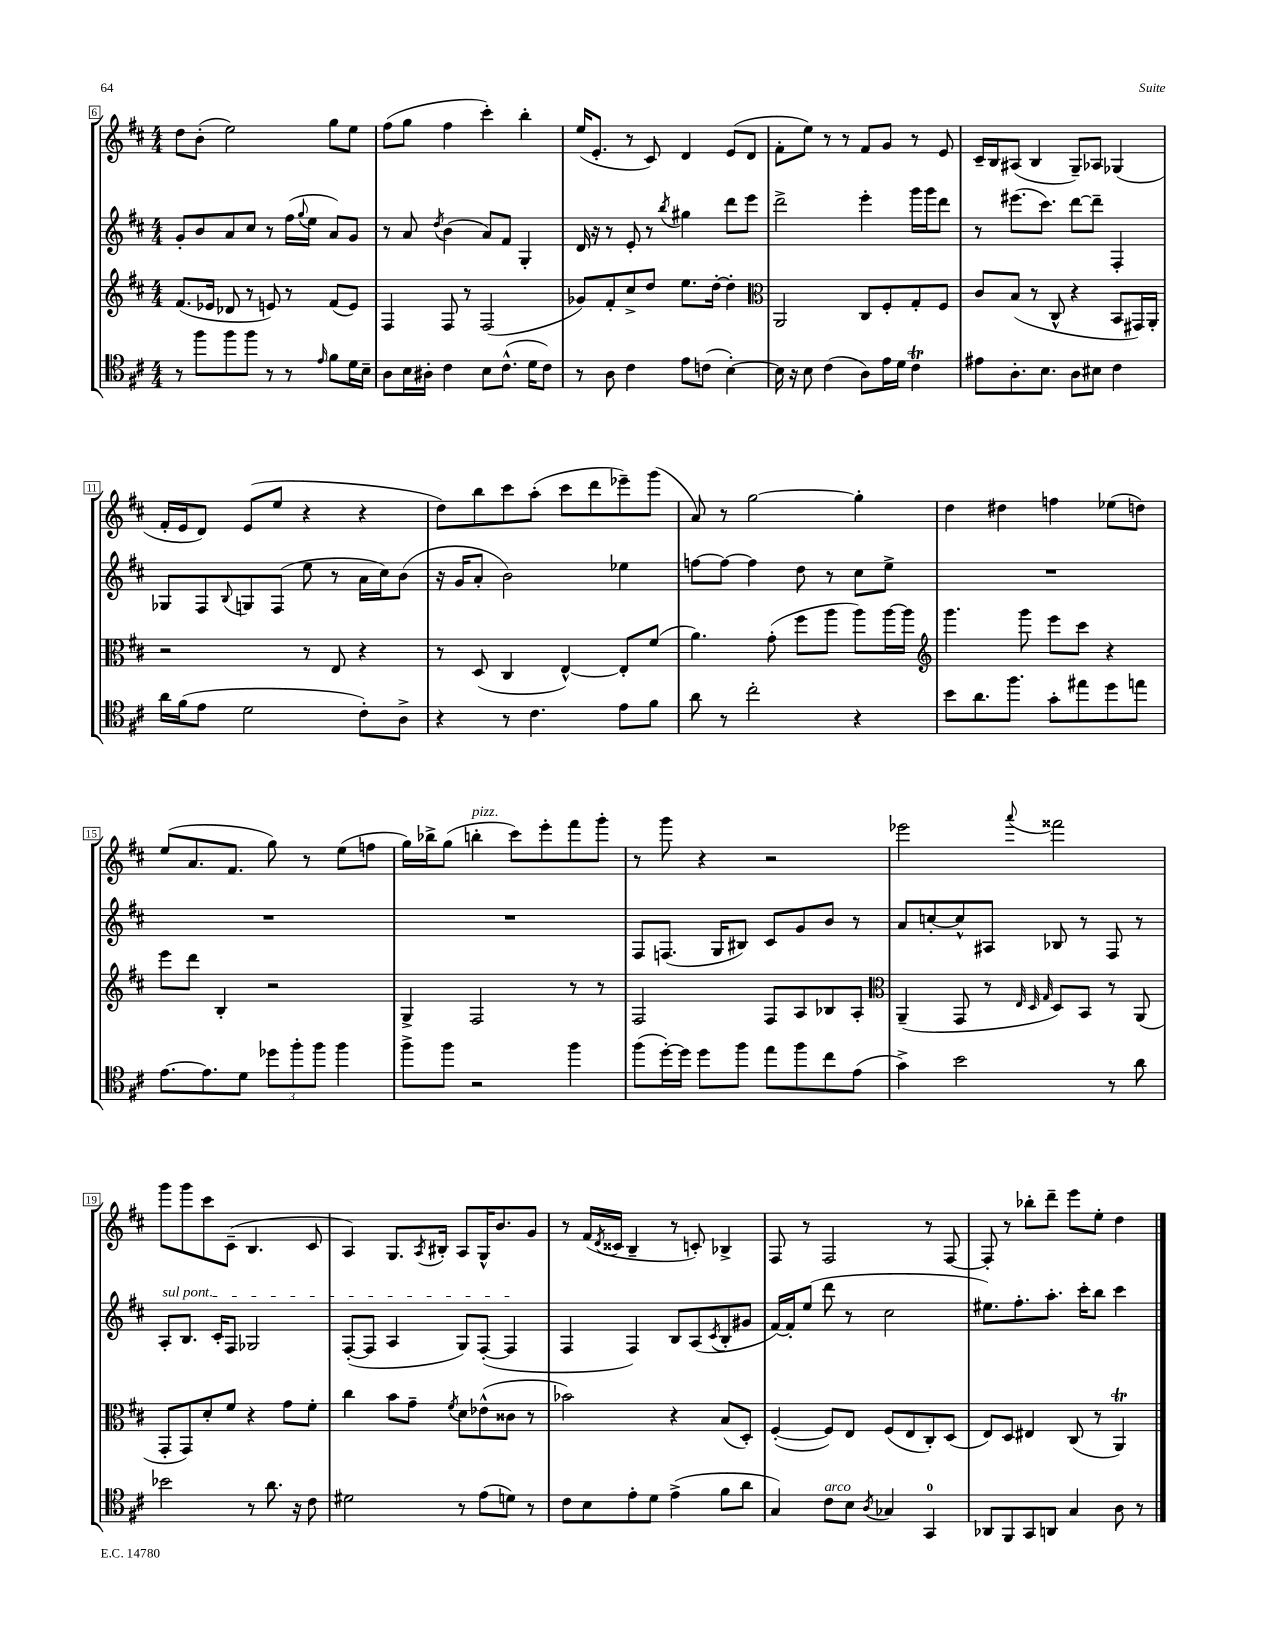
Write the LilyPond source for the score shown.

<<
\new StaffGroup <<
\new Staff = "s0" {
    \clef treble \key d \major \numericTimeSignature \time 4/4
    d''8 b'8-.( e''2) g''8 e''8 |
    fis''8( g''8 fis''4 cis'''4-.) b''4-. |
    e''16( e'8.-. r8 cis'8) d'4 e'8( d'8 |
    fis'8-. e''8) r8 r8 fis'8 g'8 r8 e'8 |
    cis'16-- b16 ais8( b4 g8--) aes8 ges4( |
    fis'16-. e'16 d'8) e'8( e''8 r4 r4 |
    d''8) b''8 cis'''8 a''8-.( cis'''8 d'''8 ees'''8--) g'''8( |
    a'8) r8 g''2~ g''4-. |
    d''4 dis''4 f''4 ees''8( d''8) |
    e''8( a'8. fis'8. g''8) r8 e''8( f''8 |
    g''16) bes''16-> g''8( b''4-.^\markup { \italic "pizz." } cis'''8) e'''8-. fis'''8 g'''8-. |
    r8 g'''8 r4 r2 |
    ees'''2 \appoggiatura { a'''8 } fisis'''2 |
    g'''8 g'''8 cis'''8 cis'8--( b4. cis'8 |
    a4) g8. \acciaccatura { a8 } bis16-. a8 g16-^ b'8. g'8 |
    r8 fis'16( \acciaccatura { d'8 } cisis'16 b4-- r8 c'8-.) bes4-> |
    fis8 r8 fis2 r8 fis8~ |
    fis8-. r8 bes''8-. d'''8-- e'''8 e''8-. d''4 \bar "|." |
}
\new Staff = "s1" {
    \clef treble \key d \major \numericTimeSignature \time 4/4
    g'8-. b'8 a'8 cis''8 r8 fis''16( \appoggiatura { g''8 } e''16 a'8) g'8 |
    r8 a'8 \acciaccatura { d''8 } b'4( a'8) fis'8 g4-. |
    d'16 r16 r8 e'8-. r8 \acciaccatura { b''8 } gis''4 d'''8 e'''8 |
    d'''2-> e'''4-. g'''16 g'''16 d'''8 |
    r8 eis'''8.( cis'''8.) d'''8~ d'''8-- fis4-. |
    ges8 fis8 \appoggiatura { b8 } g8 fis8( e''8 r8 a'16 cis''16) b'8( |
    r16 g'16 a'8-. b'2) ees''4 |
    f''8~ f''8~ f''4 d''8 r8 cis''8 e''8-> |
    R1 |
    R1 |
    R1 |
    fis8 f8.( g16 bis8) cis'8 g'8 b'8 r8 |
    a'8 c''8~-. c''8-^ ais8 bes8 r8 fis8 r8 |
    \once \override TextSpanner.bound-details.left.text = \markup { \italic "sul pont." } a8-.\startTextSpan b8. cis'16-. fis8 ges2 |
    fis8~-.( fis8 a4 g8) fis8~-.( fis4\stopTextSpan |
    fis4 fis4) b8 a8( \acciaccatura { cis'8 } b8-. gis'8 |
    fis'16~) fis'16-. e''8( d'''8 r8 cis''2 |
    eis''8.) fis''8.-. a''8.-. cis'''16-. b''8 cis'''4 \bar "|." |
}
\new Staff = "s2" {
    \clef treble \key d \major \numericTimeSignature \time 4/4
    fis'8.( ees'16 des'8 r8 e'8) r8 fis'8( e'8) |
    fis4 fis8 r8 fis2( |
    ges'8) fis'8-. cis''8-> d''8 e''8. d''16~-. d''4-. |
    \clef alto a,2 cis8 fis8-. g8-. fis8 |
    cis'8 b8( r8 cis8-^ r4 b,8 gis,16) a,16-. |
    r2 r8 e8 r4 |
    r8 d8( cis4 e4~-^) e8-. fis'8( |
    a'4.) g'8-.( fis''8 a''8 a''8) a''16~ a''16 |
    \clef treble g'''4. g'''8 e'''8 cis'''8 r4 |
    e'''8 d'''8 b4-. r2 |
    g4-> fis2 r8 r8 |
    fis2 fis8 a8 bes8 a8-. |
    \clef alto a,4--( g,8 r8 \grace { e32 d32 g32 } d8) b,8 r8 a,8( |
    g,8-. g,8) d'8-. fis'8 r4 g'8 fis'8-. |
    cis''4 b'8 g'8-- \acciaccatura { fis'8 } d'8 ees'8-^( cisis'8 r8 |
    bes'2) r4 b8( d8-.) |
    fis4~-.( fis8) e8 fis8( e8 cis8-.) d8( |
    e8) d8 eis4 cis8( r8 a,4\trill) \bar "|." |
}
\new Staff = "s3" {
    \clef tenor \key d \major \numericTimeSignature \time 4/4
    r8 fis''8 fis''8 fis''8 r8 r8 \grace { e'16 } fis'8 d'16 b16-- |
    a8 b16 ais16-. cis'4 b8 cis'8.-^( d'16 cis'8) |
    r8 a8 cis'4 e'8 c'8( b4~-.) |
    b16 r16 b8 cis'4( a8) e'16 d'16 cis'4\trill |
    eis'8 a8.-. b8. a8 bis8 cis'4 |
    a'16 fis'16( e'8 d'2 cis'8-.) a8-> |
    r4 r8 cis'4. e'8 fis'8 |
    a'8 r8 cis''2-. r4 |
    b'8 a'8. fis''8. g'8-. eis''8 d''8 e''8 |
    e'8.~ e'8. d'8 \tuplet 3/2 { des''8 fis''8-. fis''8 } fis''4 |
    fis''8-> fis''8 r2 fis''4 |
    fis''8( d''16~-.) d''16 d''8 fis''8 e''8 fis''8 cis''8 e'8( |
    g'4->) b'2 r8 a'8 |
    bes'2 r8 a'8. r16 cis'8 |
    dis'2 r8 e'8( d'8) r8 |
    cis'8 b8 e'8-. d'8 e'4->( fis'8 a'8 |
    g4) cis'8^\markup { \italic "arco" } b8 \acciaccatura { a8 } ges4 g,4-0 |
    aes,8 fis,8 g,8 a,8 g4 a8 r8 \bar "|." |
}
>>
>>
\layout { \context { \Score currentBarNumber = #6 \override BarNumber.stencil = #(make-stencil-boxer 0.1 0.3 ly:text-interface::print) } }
____
Requirement: Pull out each line in the rows above that contains the string "appoggiatura", and list those lines in their original order.

Solved problem:
    ees'''2 \appoggiatura { a'''8 } fisis'''2 |
    g'8-. b'8 a'8 cis''8 r8 fis''16( \appoggiatura { g''8 } e''16 a'8) g'8 |
    ges8 fis8 \appoggiatura { b8 } g8 fis8( e''8 r8 a'16 cis''16) b'8( |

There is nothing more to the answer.